**What you need to do**
Restate all of the entries exactly, dropping any pictures they hold.

**Source information**
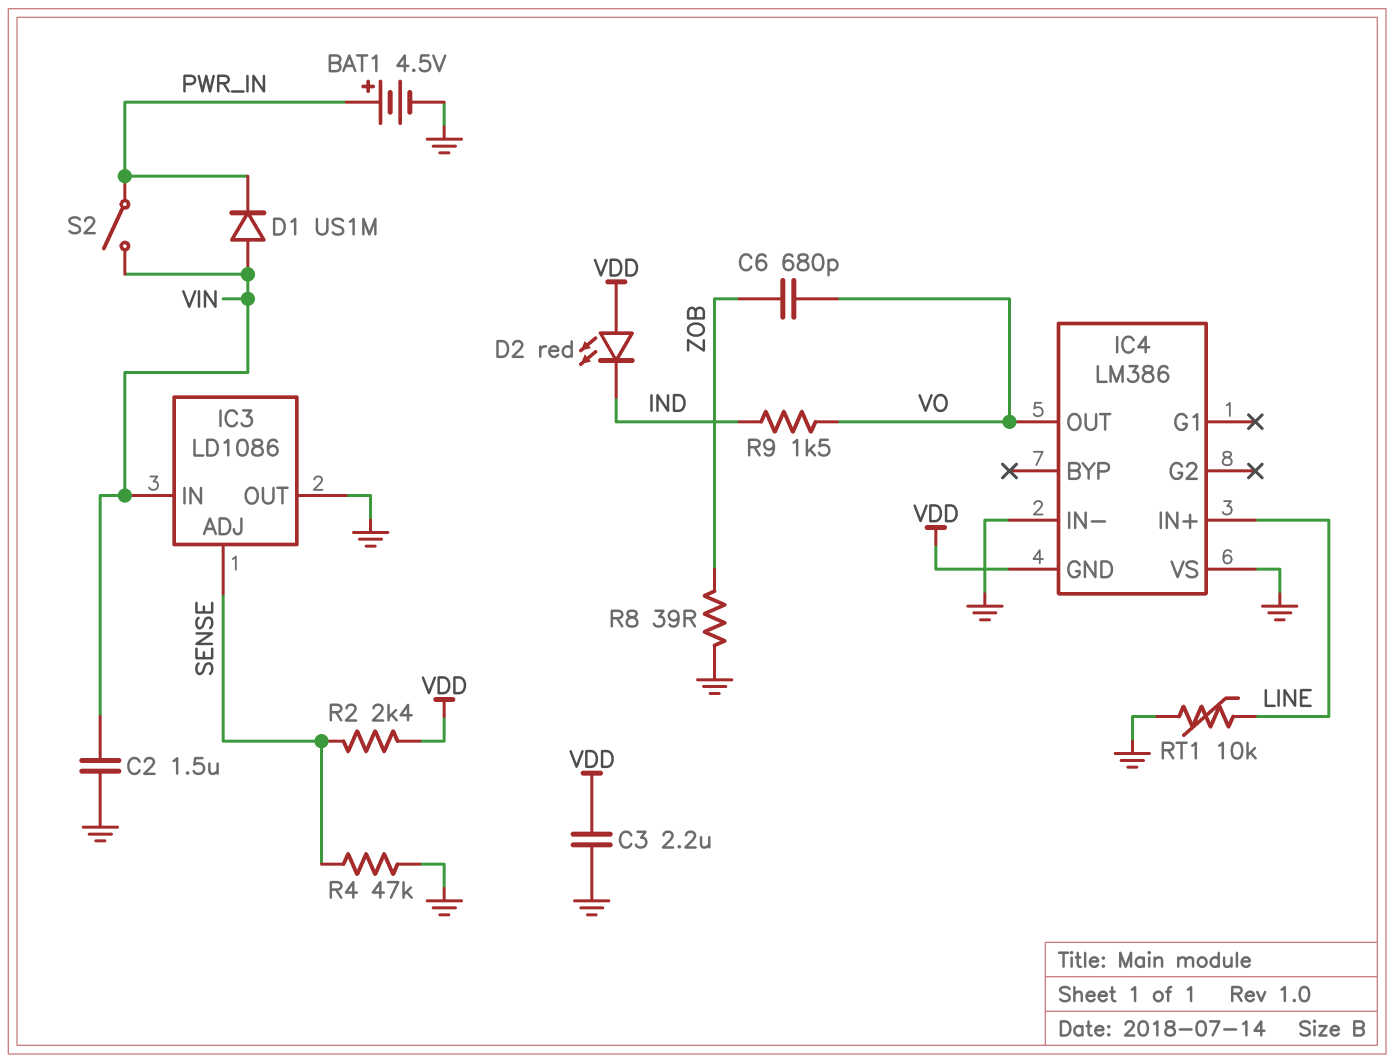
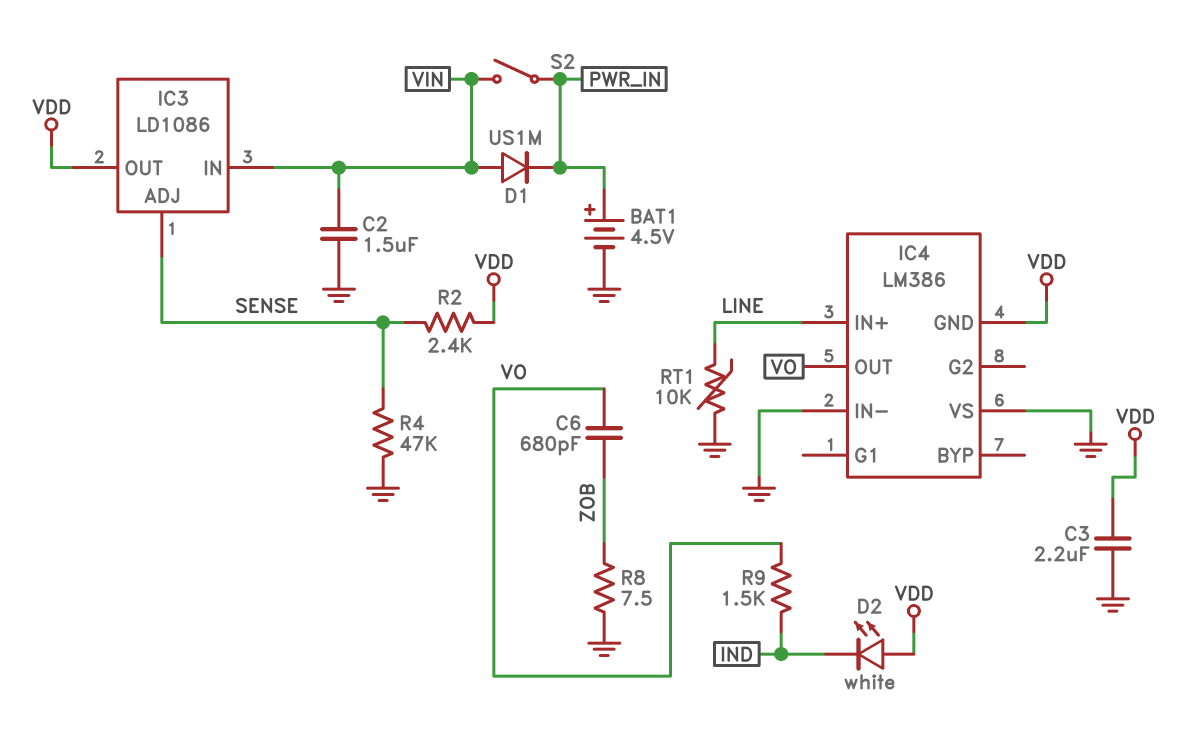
D2: LED red (A VDD, K IND) -> LED white (A VDD, K IND)
IC3 pin OUT: GND -> VDD
R8: 39 (GND, ZOB) -> 7.5 (GND, ZOB)

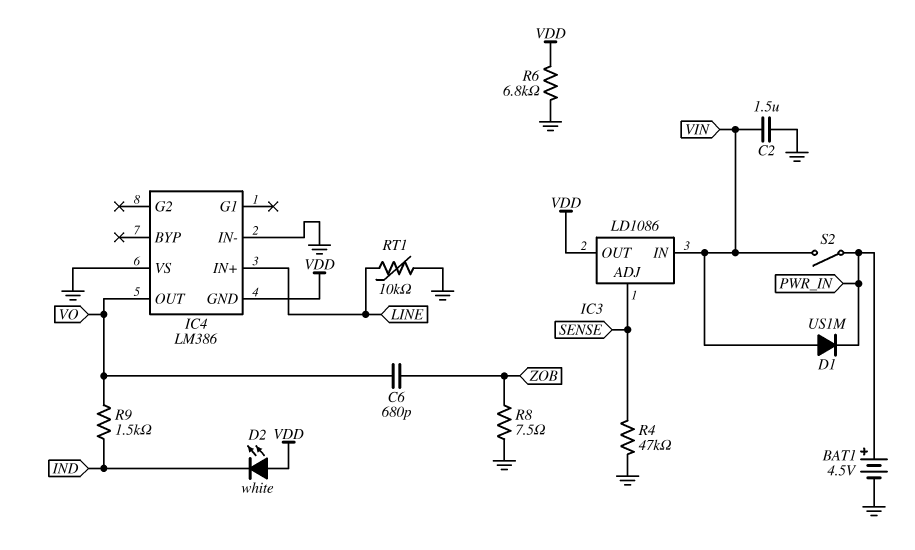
C3: 2.2uF (GND, VDD) -> none
R2: 2.4k (SENSE, VDD) -> none
R6: none -> 6.8k (GND, VDD)

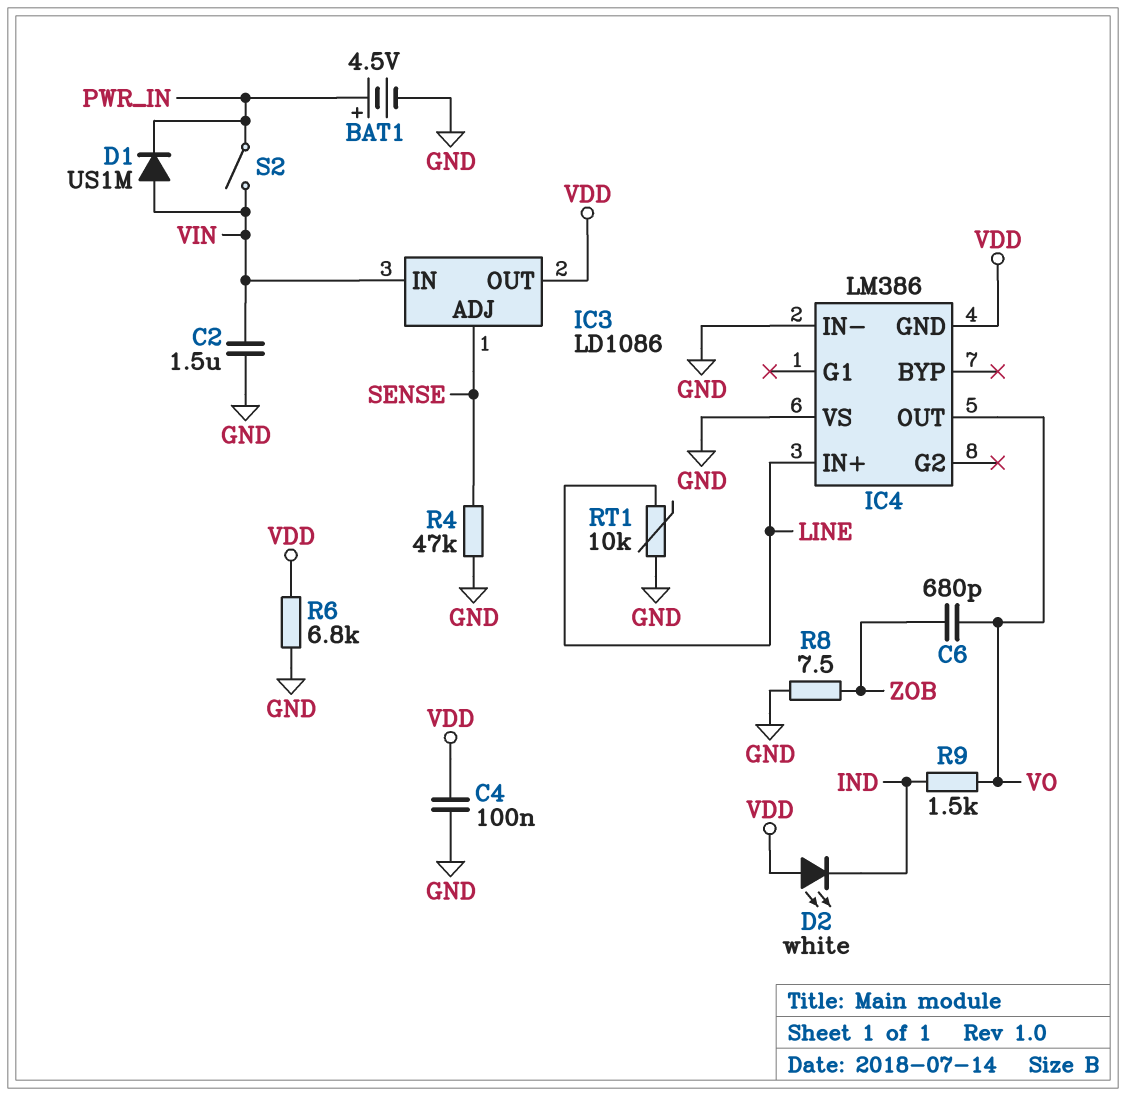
C4: none -> 100nF (GND, VDD)

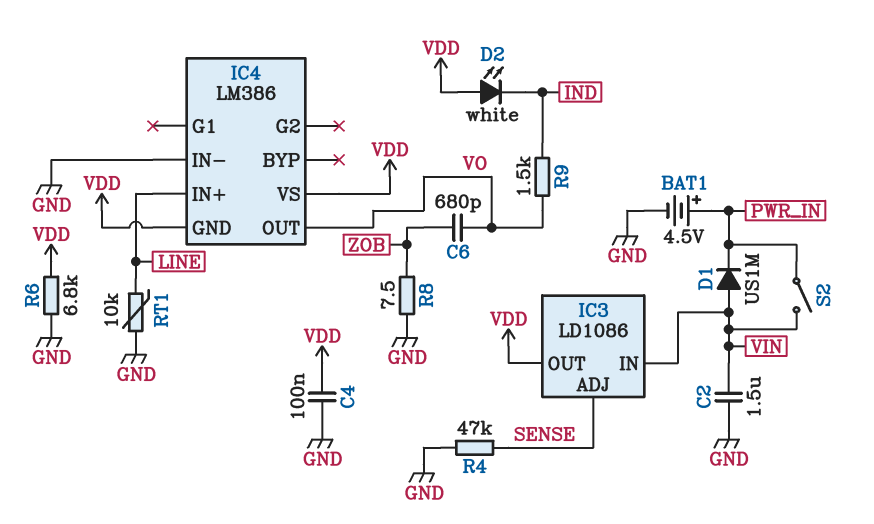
IC4 pin VS: GND -> VDD

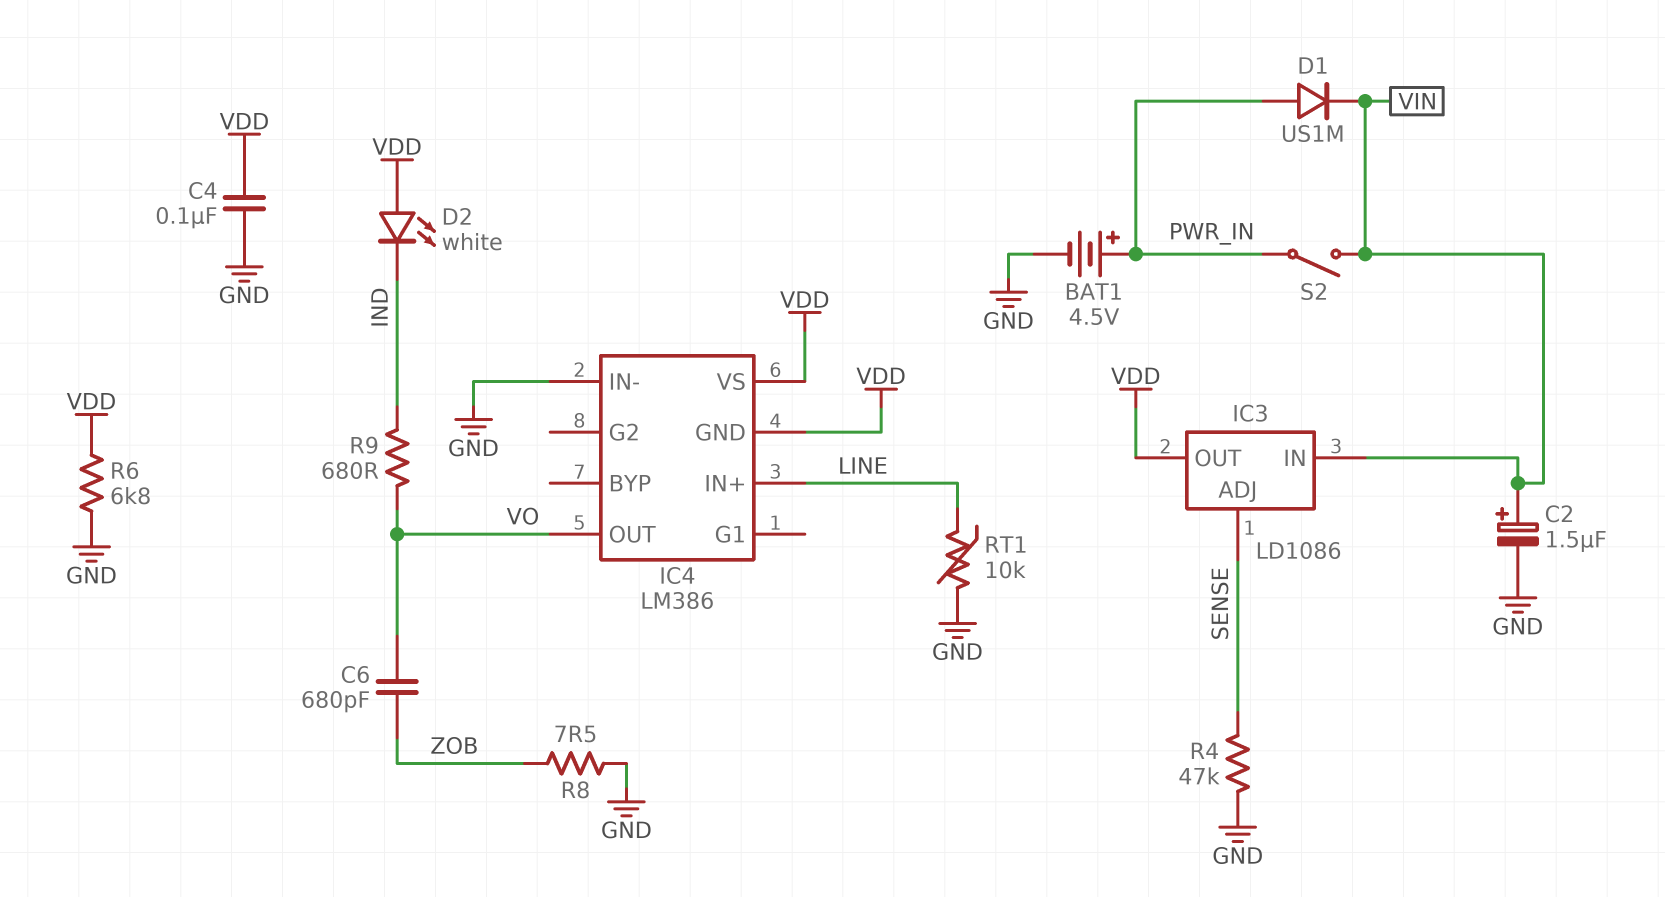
C2: 1.5uF (GND, VIN) -> 1.5uF (plus VIN, minus GND)
D1: diode US1M (A VIN, K PWR_IN) -> diode US1M (A PWR_IN, K VIN)
R9: 1.5k (IND, VO) -> 680 (IND, VO)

**Response to this exercise**
D2: LED red (A VDD, K IND) -> LED white (A VDD, K IND)
IC3 pin OUT: GND -> VDD
R8: 39 (GND, ZOB) -> 7.5 (GND, ZOB)

C3: 2.2uF (GND, VDD) -> none
R2: 2.4k (SENSE, VDD) -> none
R6: none -> 6.8k (GND, VDD)

C4: none -> 100nF (GND, VDD)

IC4 pin VS: GND -> VDD

C2: 1.5uF (GND, VIN) -> 1.5uF (plus VIN, minus GND)
D1: diode US1M (A VIN, K PWR_IN) -> diode US1M (A PWR_IN, K VIN)
R9: 1.5k (IND, VO) -> 680 (IND, VO)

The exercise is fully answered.